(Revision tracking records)
......

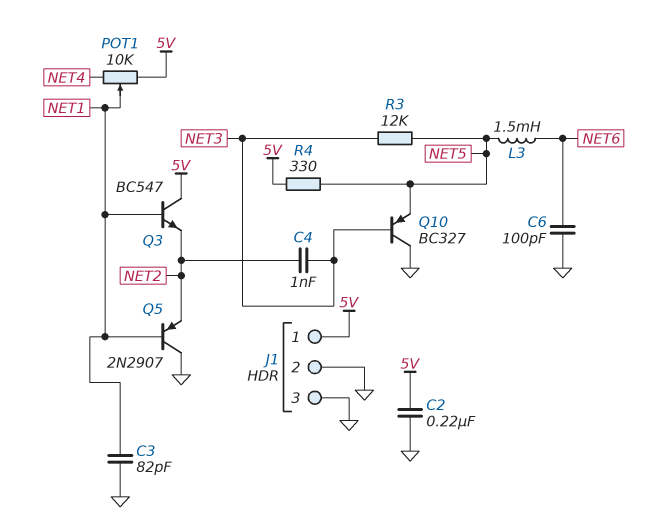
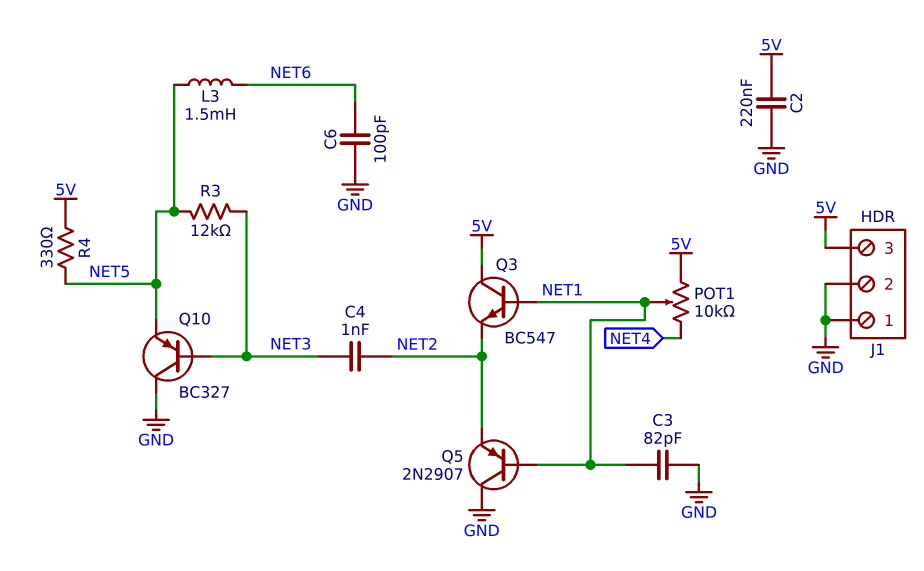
J1 pin 1: 5V -> GND
J1 pin 3: GND -> 5V

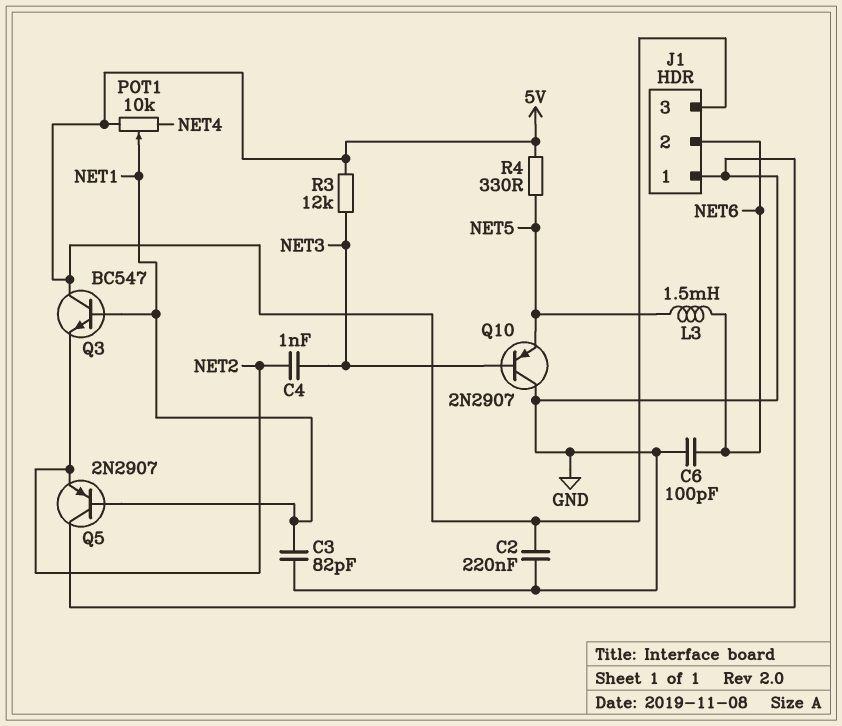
J1 pin 2: GND -> NET6
Q10: PNP BC327 (B NET3, C GND, E NET5) -> PNP 2N2907 (B NET3, C GND, E NET5)
R3: 12k (NET3, NET5) -> 12k (5V, NET3)

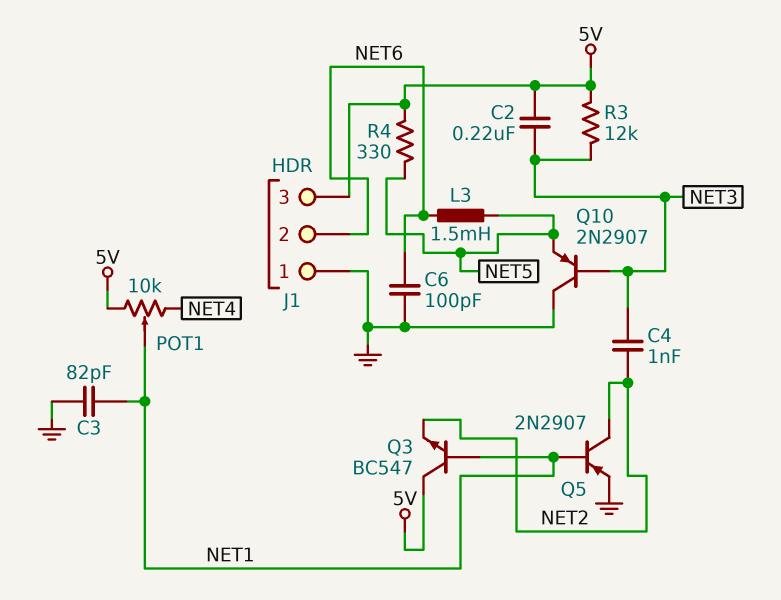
C2: 220nF (5V, GND) -> 220nF (5V, NET3)
Q5: PNP 2N2907 (B NET1, C GND, E NET2) -> PNP 2N2907 (B NET1, C NET2, E GND)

......

WHAT YOU SHOULD DO:
Skipping any images, write out all the data exactly.

ANSWER FOR THIS EXERCISE:
J1 pin 1: 5V -> GND
J1 pin 3: GND -> 5V

J1 pin 2: GND -> NET6
Q10: PNP BC327 (B NET3, C GND, E NET5) -> PNP 2N2907 (B NET3, C GND, E NET5)
R3: 12k (NET3, NET5) -> 12k (5V, NET3)

C2: 220nF (5V, GND) -> 220nF (5V, NET3)
Q5: PNP 2N2907 (B NET1, C GND, E NET2) -> PNP 2N2907 (B NET1, C NET2, E GND)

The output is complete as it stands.